─── Input ───

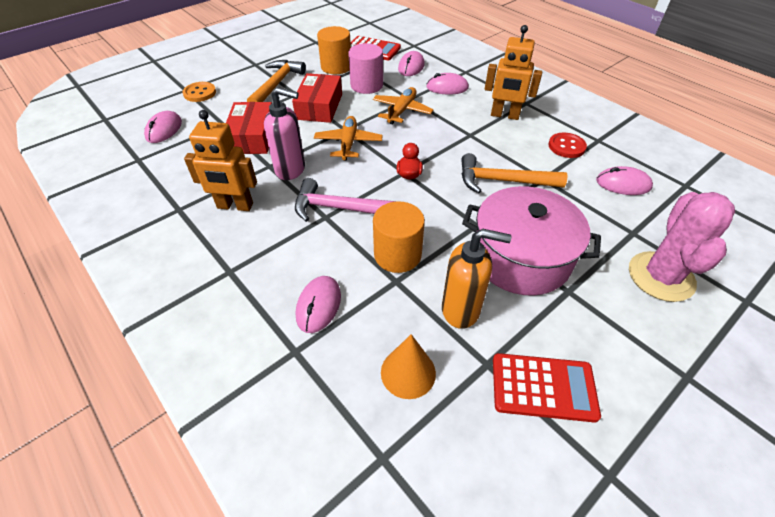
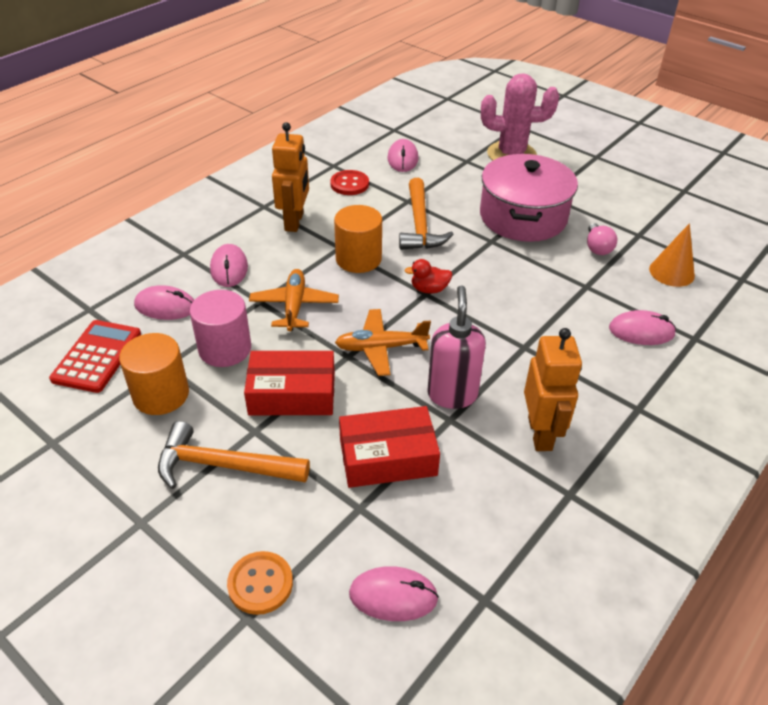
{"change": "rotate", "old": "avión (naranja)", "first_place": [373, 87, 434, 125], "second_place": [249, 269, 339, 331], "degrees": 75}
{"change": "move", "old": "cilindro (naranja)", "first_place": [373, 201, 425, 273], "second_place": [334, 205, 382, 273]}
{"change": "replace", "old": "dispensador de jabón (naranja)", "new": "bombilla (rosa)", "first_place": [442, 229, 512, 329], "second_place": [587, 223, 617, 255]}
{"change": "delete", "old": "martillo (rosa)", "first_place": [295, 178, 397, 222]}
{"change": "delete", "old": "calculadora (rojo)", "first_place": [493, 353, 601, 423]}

───

- Assignment -
Once you have found every line in the listing that holds the string "rosa", copy each of them.

- Answer below -
{"change": "replace", "old": "dispensador de jabón (naranja)", "new": "bombilla (rosa)", "first_place": [442, 229, 512, 329], "second_place": [587, 223, 617, 255]}
{"change": "delete", "old": "martillo (rosa)", "first_place": [295, 178, 397, 222]}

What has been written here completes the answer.